§ Problem requirements
Could you please transcribe the data exactly, without the pictures?

§ Data provided

- - -

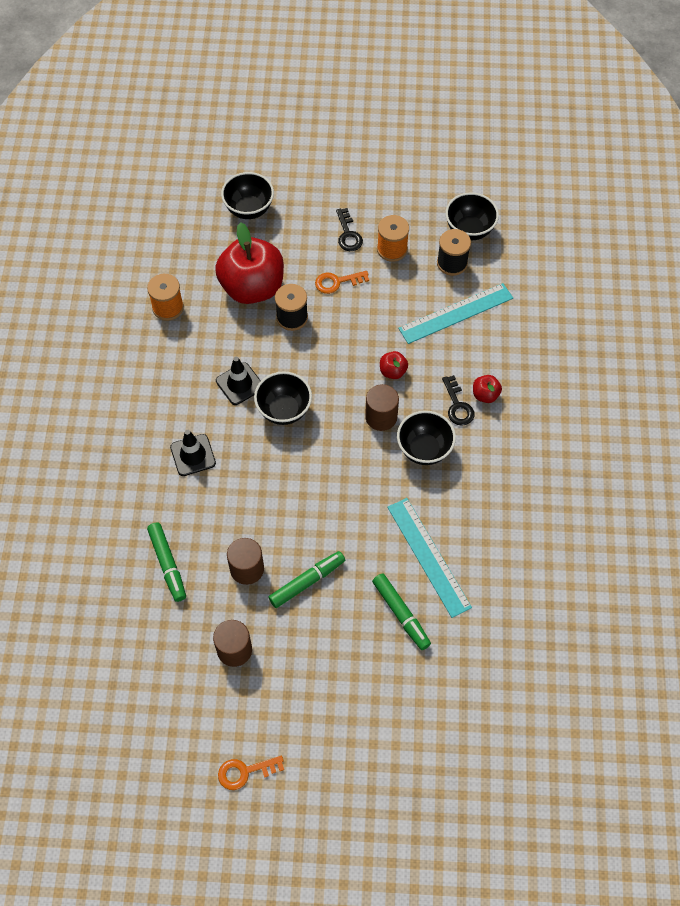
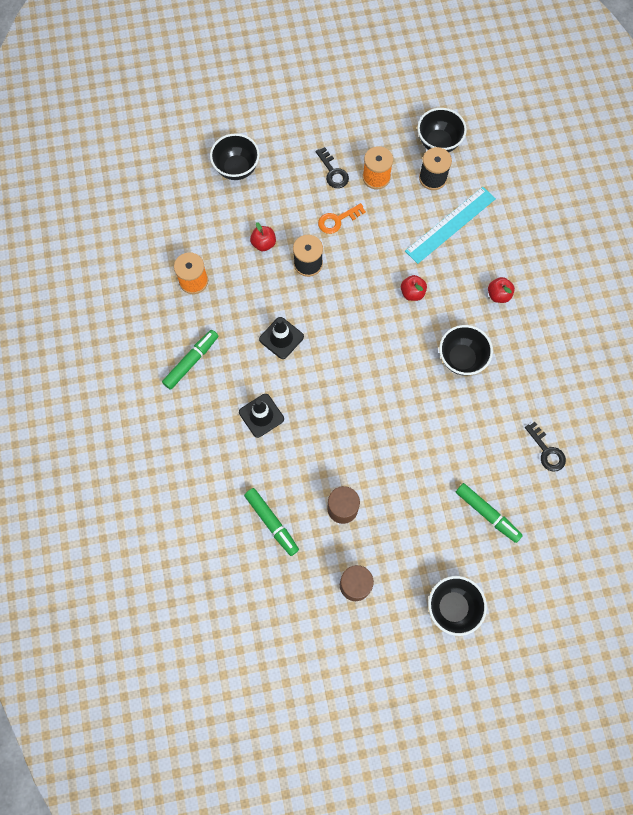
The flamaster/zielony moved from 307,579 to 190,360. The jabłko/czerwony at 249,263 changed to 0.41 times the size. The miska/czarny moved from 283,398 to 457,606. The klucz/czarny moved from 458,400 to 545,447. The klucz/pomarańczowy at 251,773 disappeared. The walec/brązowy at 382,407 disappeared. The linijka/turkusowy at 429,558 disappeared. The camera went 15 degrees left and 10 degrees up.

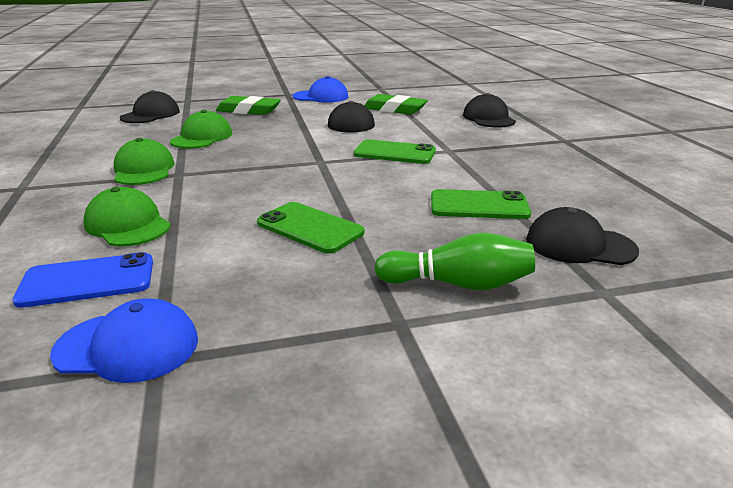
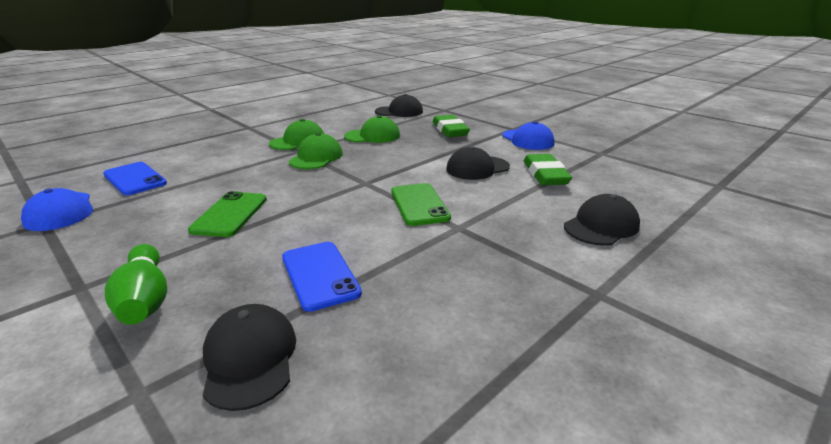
The telefon/zielony at 481,204 became the telefon/niebieski at 322,277. The czapka/zielony moved from 127,216 to 316,151. The camera went 60 degrees right and 0 degrees up.

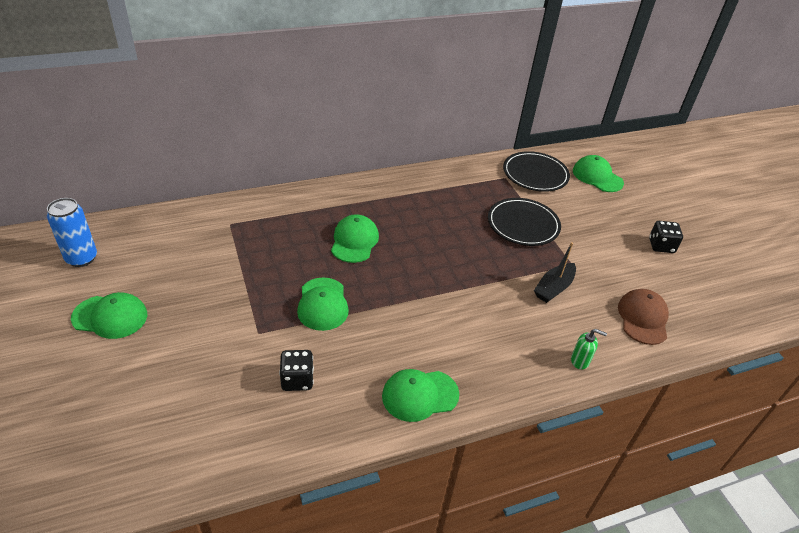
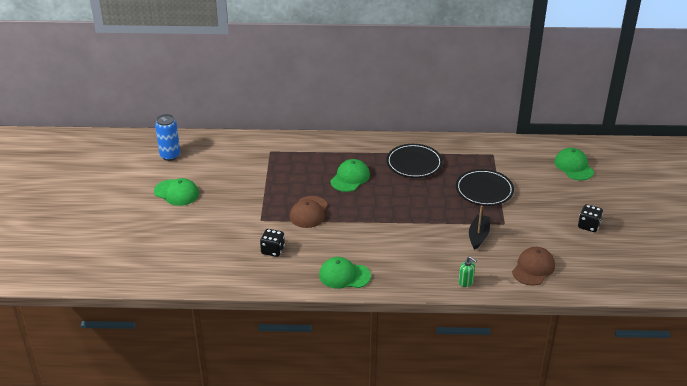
The czapka/zielony at 323,304 became the czapka/brązowy at 309,212. The talerz/czarny moved from 536,171 to 414,161. The łódka/czarny at 555,272 turned 135 degrees clockwise. The camera went 25 degrees right and 5 degrees down.

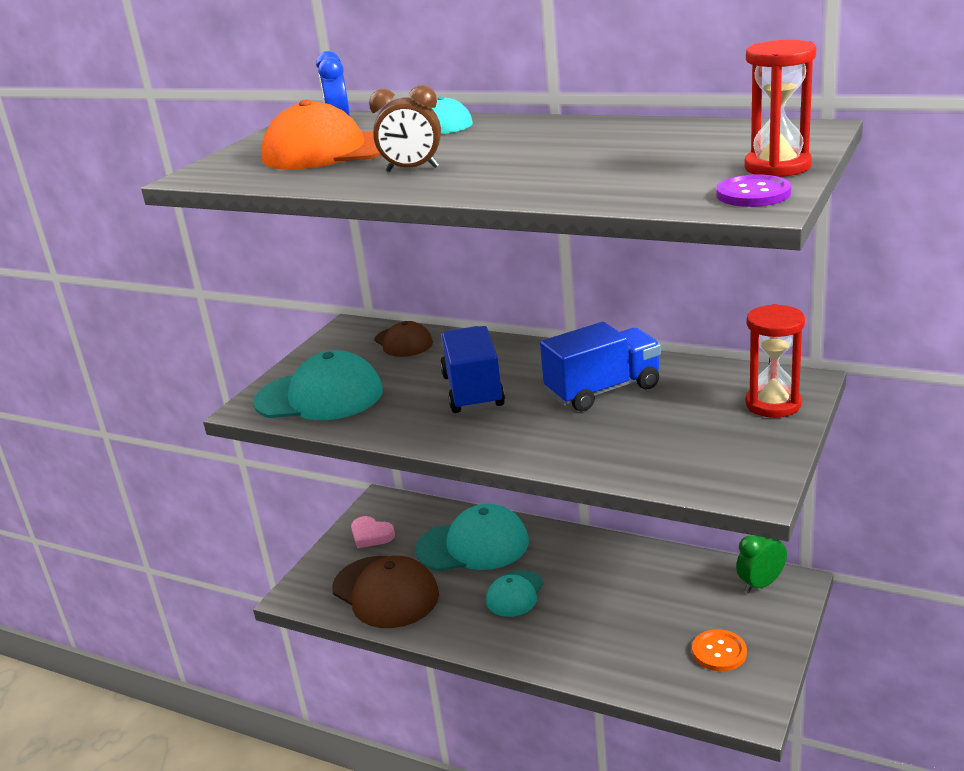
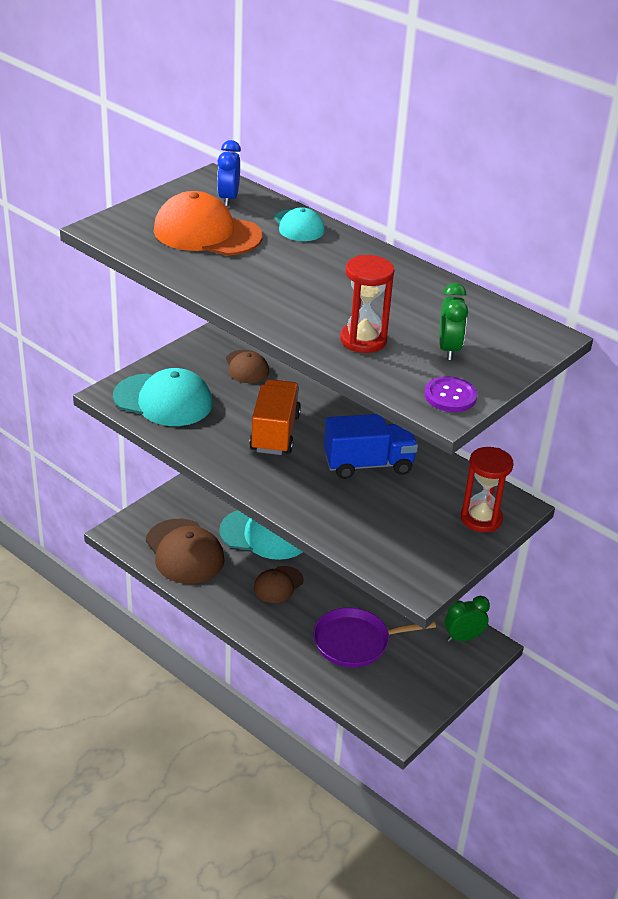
The ciężarówka/niebieski at 472,369 became the ciężarówka/pomarańczowy at 275,417. The czapka/turkusowy at 515,593 became the czapka/brązowy at 279,584. The patelnia/fioletowy at 374,638 appeared. The klepsydra/czerwony moved from 780,108 to 367,304. The budzik/zielony at 453,321 appeared. The serce/różowy at 373,532 disappeared. The budzik/brązowy at 405,128 disappeared. The guzik/pomarańczowy at 719,650 disappeared. The camera went 10 degrees right and 10 degrees up.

- - -

§ Answer section
The flamaster/zielony moved from 307,579 to 190,360. The jabłko/czerwony at 249,263 changed to 0.41 times the size. The miska/czarny moved from 283,398 to 457,606. The klucz/czarny moved from 458,400 to 545,447. The klucz/pomarańczowy at 251,773 disappeared. The walec/brązowy at 382,407 disappeared. The linijka/turkusowy at 429,558 disappeared. The camera went 15 degrees left and 10 degrees up.

The telefon/zielony at 481,204 became the telefon/niebieski at 322,277. The czapka/zielony moved from 127,216 to 316,151. The camera went 60 degrees right and 0 degrees up.

The czapka/zielony at 323,304 became the czapka/brązowy at 309,212. The talerz/czarny moved from 536,171 to 414,161. The łódka/czarny at 555,272 turned 135 degrees clockwise. The camera went 25 degrees right and 5 degrees down.

The ciężarówka/niebieski at 472,369 became the ciężarówka/pomarańczowy at 275,417. The czapka/turkusowy at 515,593 became the czapka/brązowy at 279,584. The patelnia/fioletowy at 374,638 appeared. The klepsydra/czerwony moved from 780,108 to 367,304. The budzik/zielony at 453,321 appeared. The serce/różowy at 373,532 disappeared. The budzik/brązowy at 405,128 disappeared. The guzik/pomarańczowy at 719,650 disappeared. The camera went 10 degrees right and 10 degrees up.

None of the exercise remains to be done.